Object tracking records:
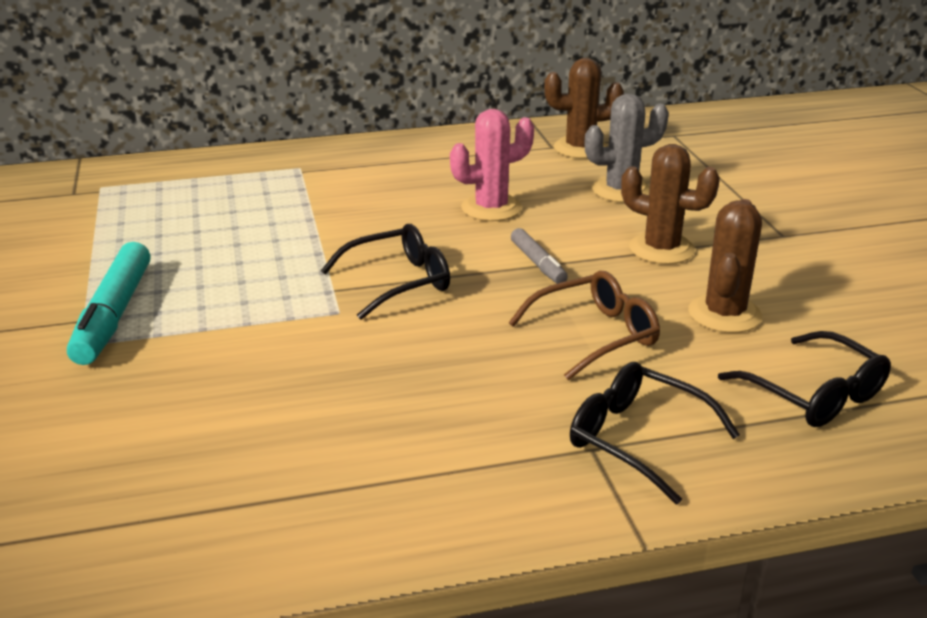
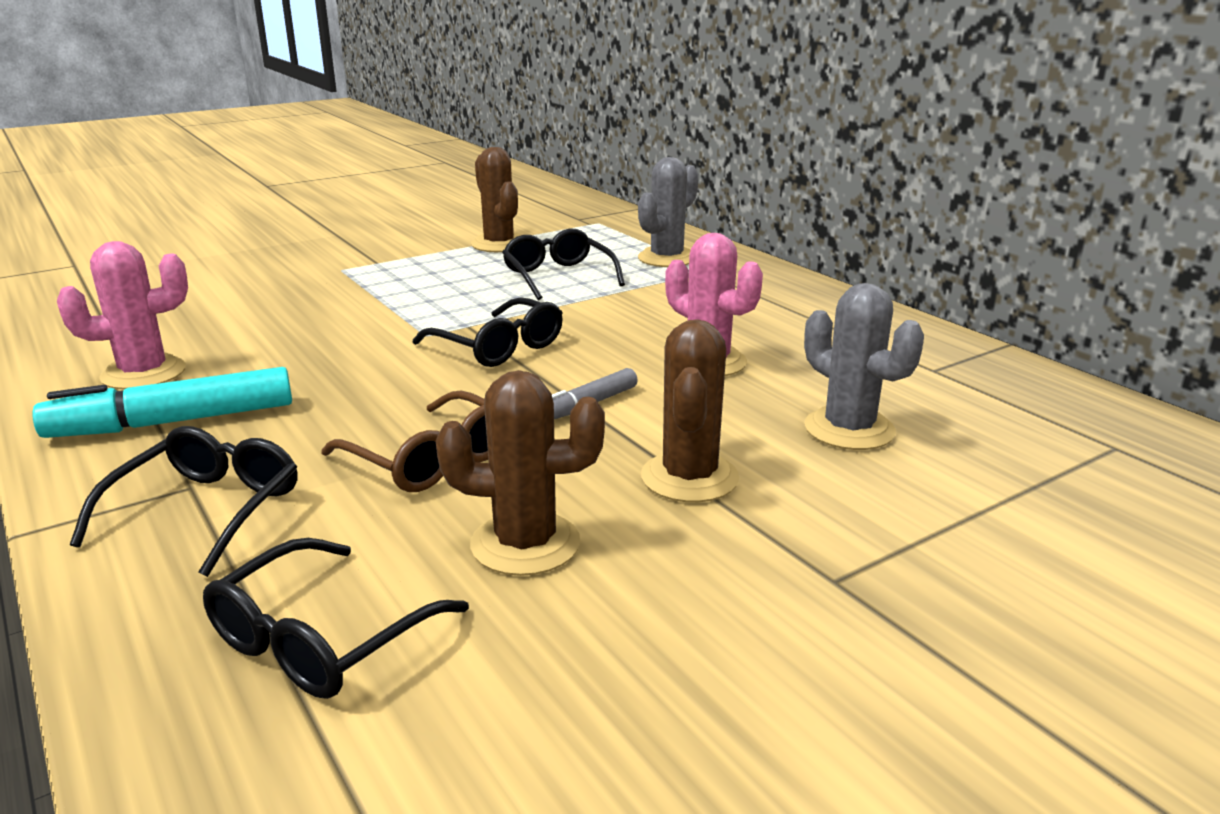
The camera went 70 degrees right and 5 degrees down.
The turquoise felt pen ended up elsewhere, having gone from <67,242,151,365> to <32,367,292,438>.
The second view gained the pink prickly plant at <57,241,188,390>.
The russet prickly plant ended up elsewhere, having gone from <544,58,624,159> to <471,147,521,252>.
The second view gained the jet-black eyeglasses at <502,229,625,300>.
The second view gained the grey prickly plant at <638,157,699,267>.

Directions for this task: Your output should consist only of the lines from the one containing "The russet prickly" to the end of the records above, each retyped exactly.

Result of the task:
The russet prickly plant ended up elsewhere, having gone from <544,58,624,159> to <471,147,521,252>.
The second view gained the jet-black eyeglasses at <502,229,625,300>.
The second view gained the grey prickly plant at <638,157,699,267>.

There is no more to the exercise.